Pictures don't belong in the copy; print all the records exactly.

---------- Data to use ----------

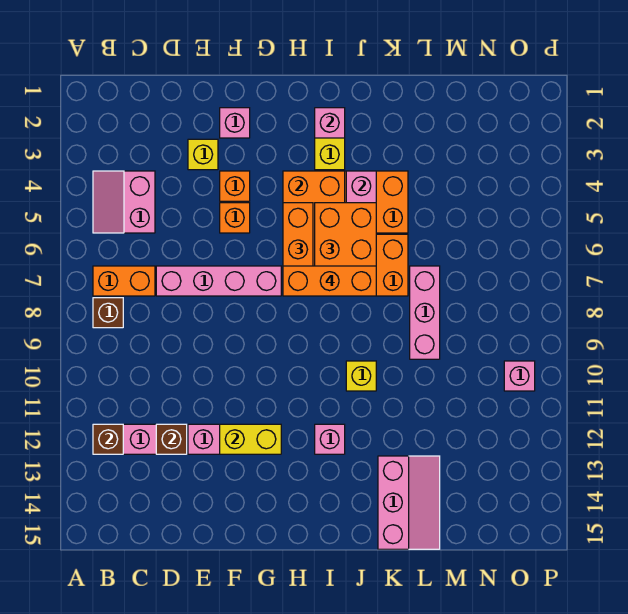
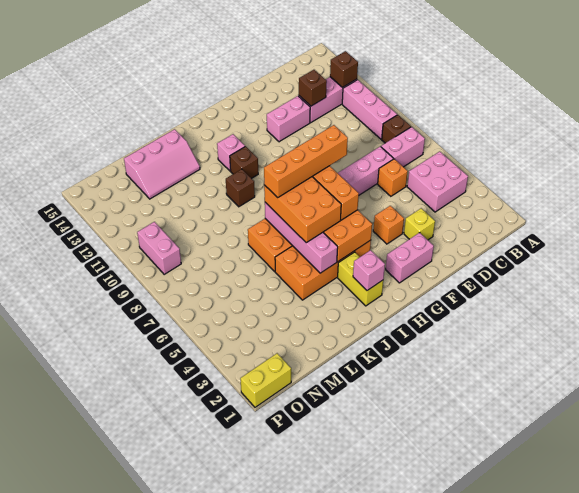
pink slope B4:C5 level 1 top C -> pink brick B4:C5 level 1
orange brick B7:C7 level 1 -> pink brick B7:C7 level 1
pink brick F2 level 1 -> pink brick F2:G2 level 1
orange brick F5 level 1 -> orange brick D6 level 1
yellow brick F12:G12 level 2 -> yellow brick O1:P1 level 1
orange brick H7:J7 level 4 -> orange brick G7:J7 level 4
none -> brown brick I11 level 1
yellow brick J10 level 1 -> brown brick J10 level 1
pink slope K13:L15 level 1 top K -> pink slope K13:M14 level 1 top 14
pink brick L7:L9 level 1 -> pink brick B9:B11 level 1
pink brick O10 level 1 -> pink brick O9:O10 level 1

----------

Response:
pink slope B4:C5 level 1 top C -> pink brick B4:C5 level 1
orange brick B7:C7 level 1 -> pink brick B7:C7 level 1
pink brick F2 level 1 -> pink brick F2:G2 level 1
orange brick F5 level 1 -> orange brick D6 level 1
yellow brick F12:G12 level 2 -> yellow brick O1:P1 level 1
orange brick H7:J7 level 4 -> orange brick G7:J7 level 4
none -> brown brick I11 level 1
yellow brick J10 level 1 -> brown brick J10 level 1
pink slope K13:L15 level 1 top K -> pink slope K13:M14 level 1 top 14
pink brick L7:L9 level 1 -> pink brick B9:B11 level 1
pink brick O10 level 1 -> pink brick O9:O10 level 1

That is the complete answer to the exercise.